**WHAT THE TASK ASKS:** Reproduce the lines of data verbatim, starting at the line containing "graters [169, 595]" and ending at the line containing "freshwater [432, 737]", with both of those lines included.

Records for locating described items
***
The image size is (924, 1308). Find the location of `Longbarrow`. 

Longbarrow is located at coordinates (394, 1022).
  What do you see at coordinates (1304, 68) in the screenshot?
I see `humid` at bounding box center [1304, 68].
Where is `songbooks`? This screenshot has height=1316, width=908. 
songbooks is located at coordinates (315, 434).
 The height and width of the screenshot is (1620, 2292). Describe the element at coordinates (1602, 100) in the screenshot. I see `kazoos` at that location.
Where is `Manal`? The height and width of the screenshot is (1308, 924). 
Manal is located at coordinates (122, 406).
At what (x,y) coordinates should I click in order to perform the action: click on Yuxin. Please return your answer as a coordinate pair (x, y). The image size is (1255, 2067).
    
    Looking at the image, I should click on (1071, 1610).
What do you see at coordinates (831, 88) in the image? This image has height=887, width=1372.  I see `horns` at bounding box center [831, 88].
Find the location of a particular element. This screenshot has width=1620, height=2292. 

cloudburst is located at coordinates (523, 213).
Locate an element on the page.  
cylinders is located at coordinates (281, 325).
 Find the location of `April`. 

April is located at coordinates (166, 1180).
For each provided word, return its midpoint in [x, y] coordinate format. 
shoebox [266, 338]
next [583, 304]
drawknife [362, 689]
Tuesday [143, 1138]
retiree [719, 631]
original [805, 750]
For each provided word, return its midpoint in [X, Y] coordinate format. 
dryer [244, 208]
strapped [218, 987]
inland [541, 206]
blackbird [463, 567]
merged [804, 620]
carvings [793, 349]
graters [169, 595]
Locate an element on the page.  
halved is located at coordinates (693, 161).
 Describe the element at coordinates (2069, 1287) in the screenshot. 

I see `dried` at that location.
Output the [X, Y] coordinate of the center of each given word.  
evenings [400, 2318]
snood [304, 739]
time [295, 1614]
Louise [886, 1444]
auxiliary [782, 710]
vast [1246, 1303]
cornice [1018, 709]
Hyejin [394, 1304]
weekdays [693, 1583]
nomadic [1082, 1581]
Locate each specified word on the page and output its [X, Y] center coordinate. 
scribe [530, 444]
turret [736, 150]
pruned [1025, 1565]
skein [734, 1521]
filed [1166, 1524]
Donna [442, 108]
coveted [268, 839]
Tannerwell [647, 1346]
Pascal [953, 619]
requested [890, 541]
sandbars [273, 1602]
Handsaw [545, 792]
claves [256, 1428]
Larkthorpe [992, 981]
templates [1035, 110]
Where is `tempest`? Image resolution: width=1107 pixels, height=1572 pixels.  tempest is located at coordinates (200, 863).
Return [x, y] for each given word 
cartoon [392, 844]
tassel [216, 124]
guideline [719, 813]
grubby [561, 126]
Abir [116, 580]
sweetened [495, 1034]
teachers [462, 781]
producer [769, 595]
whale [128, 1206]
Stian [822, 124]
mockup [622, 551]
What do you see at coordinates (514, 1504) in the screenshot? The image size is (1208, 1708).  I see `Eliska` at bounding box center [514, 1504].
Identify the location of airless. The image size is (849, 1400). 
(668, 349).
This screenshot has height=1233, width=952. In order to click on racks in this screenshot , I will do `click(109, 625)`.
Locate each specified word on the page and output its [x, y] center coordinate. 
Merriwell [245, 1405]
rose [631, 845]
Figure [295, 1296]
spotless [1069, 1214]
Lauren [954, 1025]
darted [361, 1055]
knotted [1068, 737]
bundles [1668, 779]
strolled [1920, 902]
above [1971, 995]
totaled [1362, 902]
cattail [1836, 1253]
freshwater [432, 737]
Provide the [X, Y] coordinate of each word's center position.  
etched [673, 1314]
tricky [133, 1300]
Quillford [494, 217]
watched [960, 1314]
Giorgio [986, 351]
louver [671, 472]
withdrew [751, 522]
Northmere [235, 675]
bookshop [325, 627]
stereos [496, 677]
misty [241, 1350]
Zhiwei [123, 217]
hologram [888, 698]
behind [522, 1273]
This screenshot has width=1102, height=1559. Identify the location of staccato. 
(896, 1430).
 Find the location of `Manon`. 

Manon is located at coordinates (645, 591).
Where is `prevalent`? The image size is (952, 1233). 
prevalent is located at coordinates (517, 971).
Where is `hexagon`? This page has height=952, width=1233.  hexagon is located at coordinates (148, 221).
***
**THE ANSWER:**
graters [169, 595]
Locate an element on the page.  
halved is located at coordinates (693, 161).
 Describe the element at coordinates (2069, 1287) in the screenshot. 

I see `dried` at that location.
Output the [X, Y] coordinate of the center of each given word.  
evenings [400, 2318]
snood [304, 739]
time [295, 1614]
Louise [886, 1444]
auxiliary [782, 710]
vast [1246, 1303]
cornice [1018, 709]
Hyejin [394, 1304]
weekdays [693, 1583]
nomadic [1082, 1581]
Locate each specified word on the page and output its [X, Y] center coordinate. 
scribe [530, 444]
turret [736, 150]
pruned [1025, 1565]
skein [734, 1521]
filed [1166, 1524]
Donna [442, 108]
coveted [268, 839]
Tannerwell [647, 1346]
Pascal [953, 619]
requested [890, 541]
sandbars [273, 1602]
Handsaw [545, 792]
claves [256, 1428]
Larkthorpe [992, 981]
templates [1035, 110]
Where is `tempest`? Image resolution: width=1107 pixels, height=1572 pixels.  tempest is located at coordinates (200, 863).
Return [x, y] for each given word 
cartoon [392, 844]
tassel [216, 124]
guideline [719, 813]
grubby [561, 126]
Abir [116, 580]
sweetened [495, 1034]
teachers [462, 781]
producer [769, 595]
whale [128, 1206]
Stian [822, 124]
mockup [622, 551]
What do you see at coordinates (514, 1504) in the screenshot? The image size is (1208, 1708).  I see `Eliska` at bounding box center [514, 1504].
Identify the location of airless. The image size is (849, 1400). 
(668, 349).
This screenshot has height=1233, width=952. In order to click on racks in this screenshot , I will do `click(109, 625)`.
Locate each specified word on the page and output its [x, y] center coordinate. 
Merriwell [245, 1405]
rose [631, 845]
Figure [295, 1296]
spotless [1069, 1214]
Lauren [954, 1025]
darted [361, 1055]
knotted [1068, 737]
bundles [1668, 779]
strolled [1920, 902]
above [1971, 995]
totaled [1362, 902]
cattail [1836, 1253]
freshwater [432, 737]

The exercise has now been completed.